* _TASK ITEM_:
Give again, exactly, every line of the entries below from the one that has "green plate F3:F5" to the last.

* _Items listed in a dataset_:
━━━

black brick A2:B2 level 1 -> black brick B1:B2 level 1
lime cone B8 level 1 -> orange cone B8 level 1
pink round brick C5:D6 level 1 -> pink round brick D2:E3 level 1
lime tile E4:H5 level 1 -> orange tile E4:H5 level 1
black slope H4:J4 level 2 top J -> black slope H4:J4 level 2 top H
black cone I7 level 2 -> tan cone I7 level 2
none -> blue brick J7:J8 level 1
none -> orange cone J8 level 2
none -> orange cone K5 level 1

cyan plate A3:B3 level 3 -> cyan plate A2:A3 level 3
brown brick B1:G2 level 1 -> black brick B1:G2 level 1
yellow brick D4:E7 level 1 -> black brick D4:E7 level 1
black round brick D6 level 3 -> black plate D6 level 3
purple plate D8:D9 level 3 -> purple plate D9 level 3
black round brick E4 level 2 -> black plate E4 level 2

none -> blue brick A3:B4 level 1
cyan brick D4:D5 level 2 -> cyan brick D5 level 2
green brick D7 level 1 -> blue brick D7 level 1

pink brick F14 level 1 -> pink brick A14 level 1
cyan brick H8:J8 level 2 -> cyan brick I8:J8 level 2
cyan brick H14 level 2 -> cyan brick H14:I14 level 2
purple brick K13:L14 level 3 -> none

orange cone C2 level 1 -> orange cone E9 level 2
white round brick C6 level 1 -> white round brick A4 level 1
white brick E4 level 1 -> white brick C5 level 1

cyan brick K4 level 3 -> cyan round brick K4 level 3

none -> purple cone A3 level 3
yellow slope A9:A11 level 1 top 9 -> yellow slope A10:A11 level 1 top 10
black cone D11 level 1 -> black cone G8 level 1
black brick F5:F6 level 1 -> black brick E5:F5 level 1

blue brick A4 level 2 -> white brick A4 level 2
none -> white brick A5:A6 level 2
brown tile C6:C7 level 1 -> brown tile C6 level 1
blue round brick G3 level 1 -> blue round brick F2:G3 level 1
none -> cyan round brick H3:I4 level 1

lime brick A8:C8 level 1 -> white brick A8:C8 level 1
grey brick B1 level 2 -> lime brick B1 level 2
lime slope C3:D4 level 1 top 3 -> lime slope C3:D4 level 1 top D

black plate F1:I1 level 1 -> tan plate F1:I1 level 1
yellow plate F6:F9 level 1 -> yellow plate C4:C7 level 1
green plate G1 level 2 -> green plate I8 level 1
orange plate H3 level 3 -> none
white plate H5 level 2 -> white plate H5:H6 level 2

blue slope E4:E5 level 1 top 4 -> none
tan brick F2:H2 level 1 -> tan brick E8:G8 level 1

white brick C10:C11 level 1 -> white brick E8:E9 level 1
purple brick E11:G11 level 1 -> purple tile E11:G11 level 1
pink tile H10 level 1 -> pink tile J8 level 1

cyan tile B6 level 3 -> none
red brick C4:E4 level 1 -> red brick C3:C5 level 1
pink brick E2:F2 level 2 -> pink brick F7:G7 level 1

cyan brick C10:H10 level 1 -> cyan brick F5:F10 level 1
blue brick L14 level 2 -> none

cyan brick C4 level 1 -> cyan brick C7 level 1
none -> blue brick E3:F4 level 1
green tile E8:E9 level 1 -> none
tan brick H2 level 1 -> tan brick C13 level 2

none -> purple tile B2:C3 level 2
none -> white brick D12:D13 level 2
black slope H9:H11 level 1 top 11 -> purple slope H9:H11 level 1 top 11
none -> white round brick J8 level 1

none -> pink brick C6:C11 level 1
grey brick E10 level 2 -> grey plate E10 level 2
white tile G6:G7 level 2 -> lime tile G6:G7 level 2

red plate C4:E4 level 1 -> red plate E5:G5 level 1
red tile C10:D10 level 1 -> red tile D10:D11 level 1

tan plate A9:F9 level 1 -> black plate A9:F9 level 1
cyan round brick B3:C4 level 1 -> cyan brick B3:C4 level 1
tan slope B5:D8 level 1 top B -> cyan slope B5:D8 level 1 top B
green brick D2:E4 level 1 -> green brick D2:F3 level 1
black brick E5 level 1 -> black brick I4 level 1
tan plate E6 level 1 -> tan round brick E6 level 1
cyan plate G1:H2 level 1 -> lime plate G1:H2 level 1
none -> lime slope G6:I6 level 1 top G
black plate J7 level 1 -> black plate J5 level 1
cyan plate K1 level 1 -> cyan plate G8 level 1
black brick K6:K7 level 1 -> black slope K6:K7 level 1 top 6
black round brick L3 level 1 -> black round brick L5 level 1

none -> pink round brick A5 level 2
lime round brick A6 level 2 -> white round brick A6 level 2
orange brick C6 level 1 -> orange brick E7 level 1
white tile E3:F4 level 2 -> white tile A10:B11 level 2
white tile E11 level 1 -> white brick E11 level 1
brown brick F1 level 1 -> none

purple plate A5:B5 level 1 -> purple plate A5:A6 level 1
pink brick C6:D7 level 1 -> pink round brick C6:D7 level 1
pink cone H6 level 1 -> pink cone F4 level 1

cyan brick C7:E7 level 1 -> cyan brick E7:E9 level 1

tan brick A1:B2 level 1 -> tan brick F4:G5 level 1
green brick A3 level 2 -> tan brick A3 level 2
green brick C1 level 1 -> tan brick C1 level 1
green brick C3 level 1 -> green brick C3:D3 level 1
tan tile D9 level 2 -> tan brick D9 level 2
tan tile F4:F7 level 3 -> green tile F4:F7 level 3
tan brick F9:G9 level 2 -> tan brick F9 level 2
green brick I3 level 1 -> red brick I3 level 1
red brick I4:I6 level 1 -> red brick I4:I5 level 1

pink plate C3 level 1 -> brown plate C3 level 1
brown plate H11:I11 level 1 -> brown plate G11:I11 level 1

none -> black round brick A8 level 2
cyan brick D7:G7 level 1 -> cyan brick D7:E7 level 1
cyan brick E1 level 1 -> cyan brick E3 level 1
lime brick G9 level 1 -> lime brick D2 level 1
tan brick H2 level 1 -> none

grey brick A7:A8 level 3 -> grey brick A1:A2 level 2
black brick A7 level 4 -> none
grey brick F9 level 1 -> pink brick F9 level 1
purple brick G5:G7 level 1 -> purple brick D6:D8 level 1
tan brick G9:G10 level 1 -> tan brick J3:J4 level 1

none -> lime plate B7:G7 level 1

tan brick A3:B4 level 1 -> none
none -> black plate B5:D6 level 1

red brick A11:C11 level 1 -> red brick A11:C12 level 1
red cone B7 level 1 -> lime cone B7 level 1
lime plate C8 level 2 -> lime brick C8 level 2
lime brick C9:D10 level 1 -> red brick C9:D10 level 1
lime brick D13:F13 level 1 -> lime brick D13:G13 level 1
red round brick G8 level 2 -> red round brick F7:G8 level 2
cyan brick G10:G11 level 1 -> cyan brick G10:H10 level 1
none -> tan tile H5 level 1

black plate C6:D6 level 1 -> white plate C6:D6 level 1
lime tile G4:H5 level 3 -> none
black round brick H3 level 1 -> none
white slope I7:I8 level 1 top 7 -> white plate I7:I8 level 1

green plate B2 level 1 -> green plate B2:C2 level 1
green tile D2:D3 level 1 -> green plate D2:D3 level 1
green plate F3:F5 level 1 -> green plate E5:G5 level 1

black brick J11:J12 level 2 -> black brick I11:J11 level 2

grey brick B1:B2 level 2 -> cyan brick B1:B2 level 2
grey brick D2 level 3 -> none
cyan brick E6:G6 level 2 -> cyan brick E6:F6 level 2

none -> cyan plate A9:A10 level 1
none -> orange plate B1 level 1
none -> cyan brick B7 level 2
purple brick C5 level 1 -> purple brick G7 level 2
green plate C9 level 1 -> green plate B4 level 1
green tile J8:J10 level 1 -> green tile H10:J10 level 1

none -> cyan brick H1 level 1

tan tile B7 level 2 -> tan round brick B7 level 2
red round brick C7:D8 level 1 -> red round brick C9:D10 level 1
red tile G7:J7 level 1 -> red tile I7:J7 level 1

━━━

* _COMPLETED EXERCISE_:
green plate F3:F5 level 1 -> green plate E5:G5 level 1

black brick J11:J12 level 2 -> black brick I11:J11 level 2

grey brick B1:B2 level 2 -> cyan brick B1:B2 level 2
grey brick D2 level 3 -> none
cyan brick E6:G6 level 2 -> cyan brick E6:F6 level 2

none -> cyan plate A9:A10 level 1
none -> orange plate B1 level 1
none -> cyan brick B7 level 2
purple brick C5 level 1 -> purple brick G7 level 2
green plate C9 level 1 -> green plate B4 level 1
green tile J8:J10 level 1 -> green tile H10:J10 level 1

none -> cyan brick H1 level 1

tan tile B7 level 2 -> tan round brick B7 level 2
red round brick C7:D8 level 1 -> red round brick C9:D10 level 1
red tile G7:J7 level 1 -> red tile I7:J7 level 1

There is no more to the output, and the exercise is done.